Dataset excerpts:

[Start of section]

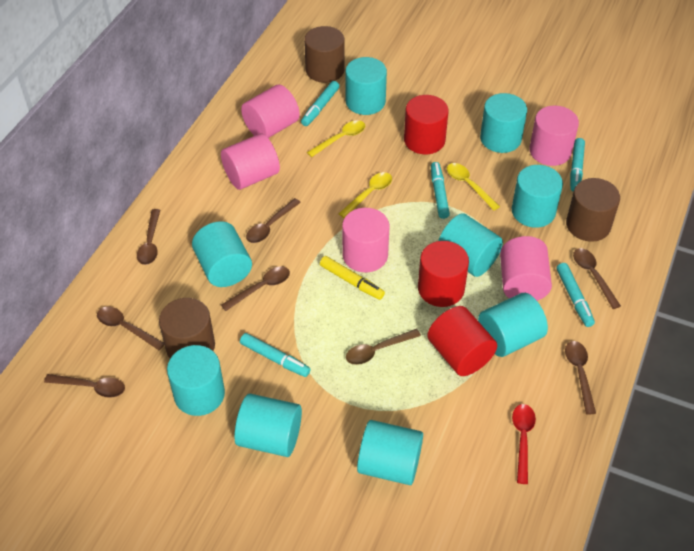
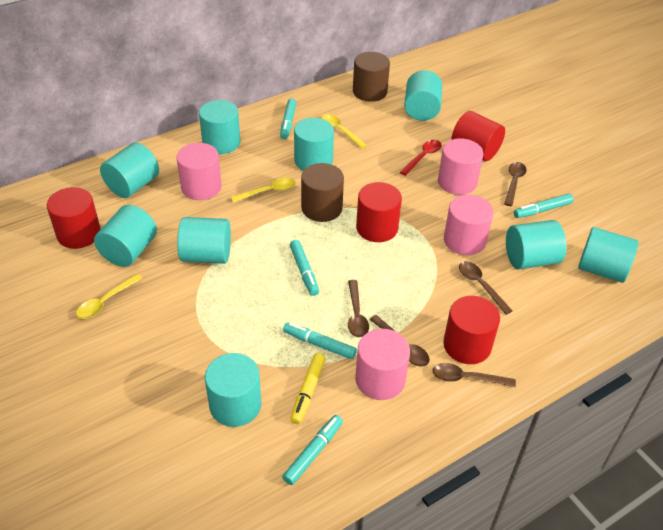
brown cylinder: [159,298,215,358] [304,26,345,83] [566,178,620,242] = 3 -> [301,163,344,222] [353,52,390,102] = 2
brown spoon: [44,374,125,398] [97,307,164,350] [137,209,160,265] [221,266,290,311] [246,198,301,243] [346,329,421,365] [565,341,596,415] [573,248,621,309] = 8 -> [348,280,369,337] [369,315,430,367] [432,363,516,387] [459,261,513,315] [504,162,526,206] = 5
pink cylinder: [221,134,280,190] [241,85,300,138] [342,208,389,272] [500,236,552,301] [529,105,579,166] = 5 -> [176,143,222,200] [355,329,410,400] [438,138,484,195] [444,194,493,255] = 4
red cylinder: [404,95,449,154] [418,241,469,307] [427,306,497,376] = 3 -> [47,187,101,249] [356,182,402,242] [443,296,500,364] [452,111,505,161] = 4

[End of section]
[Start of section]

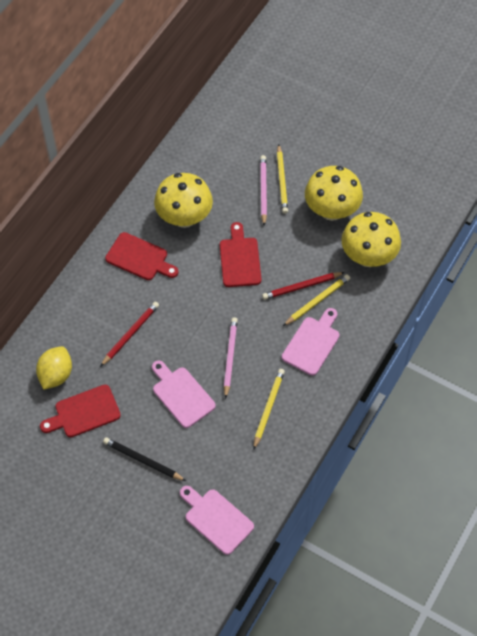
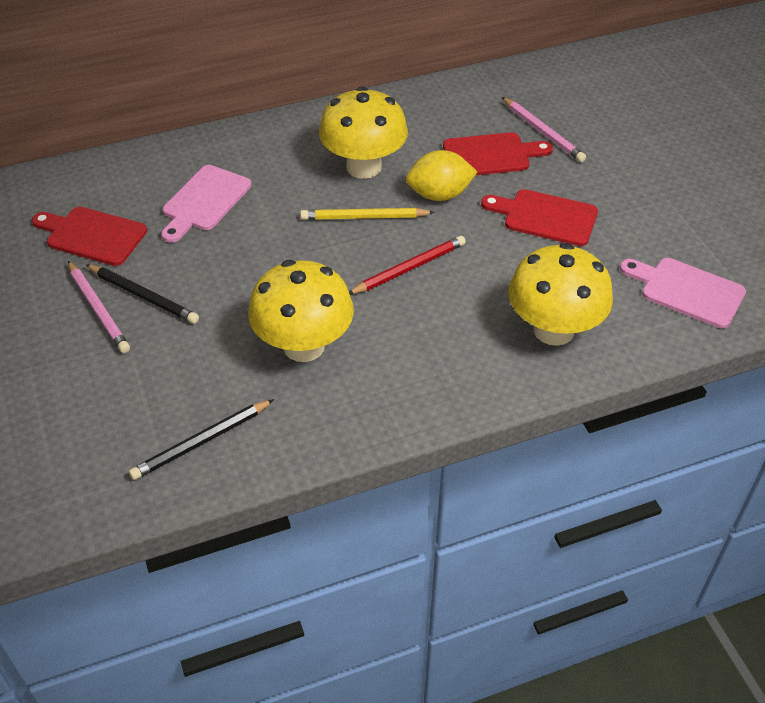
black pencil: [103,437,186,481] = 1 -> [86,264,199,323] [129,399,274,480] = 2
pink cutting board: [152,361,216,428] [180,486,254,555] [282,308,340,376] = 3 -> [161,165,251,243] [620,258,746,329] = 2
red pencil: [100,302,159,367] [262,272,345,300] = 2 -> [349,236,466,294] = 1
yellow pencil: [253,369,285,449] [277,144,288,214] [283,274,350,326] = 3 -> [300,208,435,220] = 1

[End of section]

Exercise description:
When the string "brown" appears in a line of the records above, that line is to be copied.

Task output:
brown cylinder: [159,298,215,358] [304,26,345,83] [566,178,620,242] = 3 -> [301,163,344,222] [353,52,390,102] = 2
brown spoon: [44,374,125,398] [97,307,164,350] [137,209,160,265] [221,266,290,311] [246,198,301,243] [346,329,421,365] [565,341,596,415] [573,248,621,309] = 8 -> [348,280,369,337] [369,315,430,367] [432,363,516,387] [459,261,513,315] [504,162,526,206] = 5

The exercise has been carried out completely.